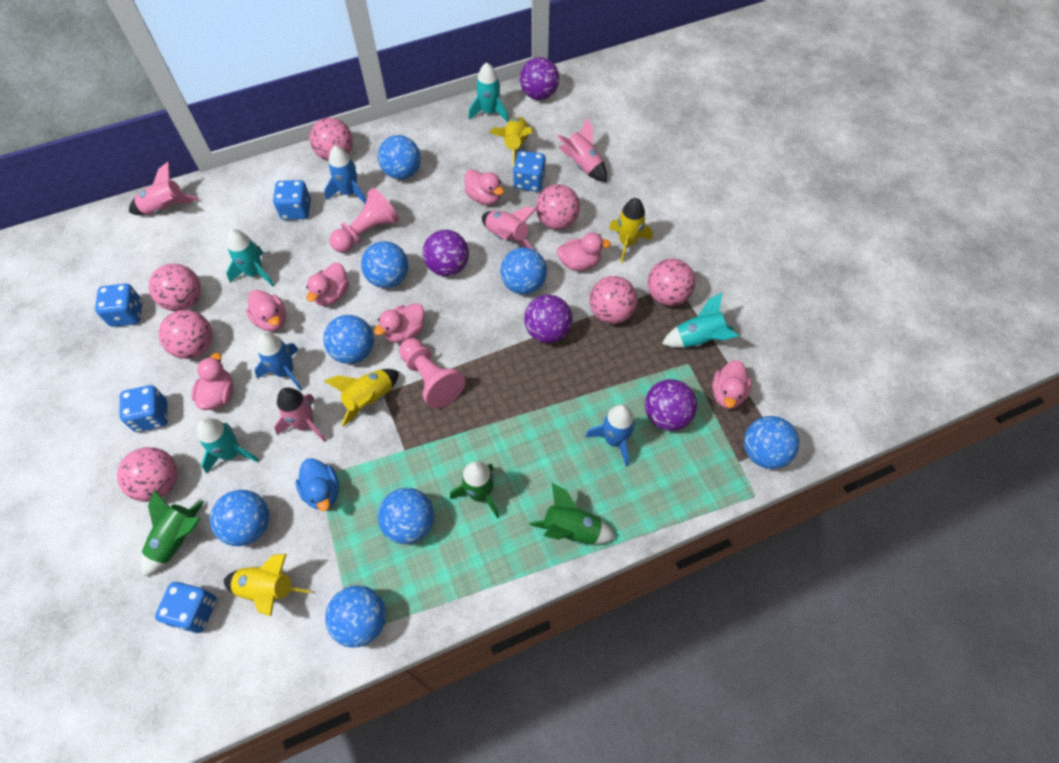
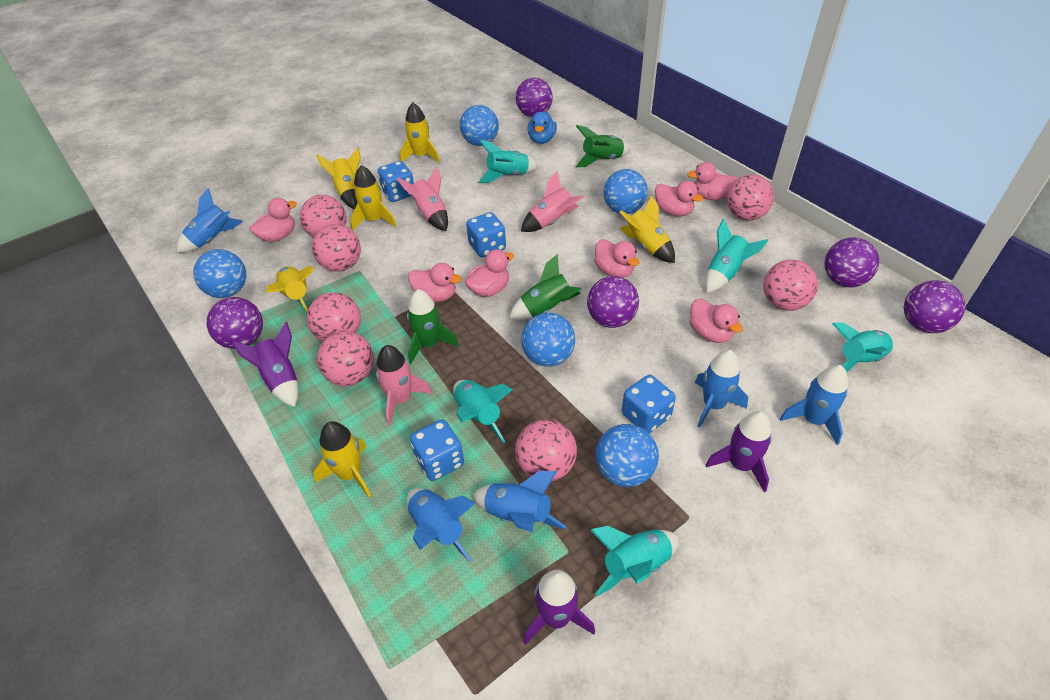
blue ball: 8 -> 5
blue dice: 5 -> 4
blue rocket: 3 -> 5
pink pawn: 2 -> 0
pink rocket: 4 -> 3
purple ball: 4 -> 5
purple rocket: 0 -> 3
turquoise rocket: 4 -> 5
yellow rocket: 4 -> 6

□ □ □ □ □ □ □

**To-do item**
The result should consist solely of the lines from the one that contains "purple rocket: 0 -> 3" to the last line of the records above, reproduced exactly.

**Response below**
purple rocket: 0 -> 3
turquoise rocket: 4 -> 5
yellow rocket: 4 -> 6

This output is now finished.